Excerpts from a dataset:

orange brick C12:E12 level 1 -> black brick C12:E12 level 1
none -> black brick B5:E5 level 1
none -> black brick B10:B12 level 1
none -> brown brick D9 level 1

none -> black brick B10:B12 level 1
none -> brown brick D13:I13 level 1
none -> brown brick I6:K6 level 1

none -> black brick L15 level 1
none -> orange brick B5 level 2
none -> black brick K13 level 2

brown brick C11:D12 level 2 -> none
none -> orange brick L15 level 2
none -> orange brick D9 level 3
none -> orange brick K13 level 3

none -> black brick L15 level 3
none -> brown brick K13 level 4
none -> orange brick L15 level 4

TASK INSTRUCTIONS: Where the string "brown" turns up in a line of the data above, copy that whole line.

ANSWER SECTION:
none -> brown brick D9 level 1
none -> brown brick D13:I13 level 1
none -> brown brick I6:K6 level 1
brown brick C11:D12 level 2 -> none
none -> brown brick K13 level 4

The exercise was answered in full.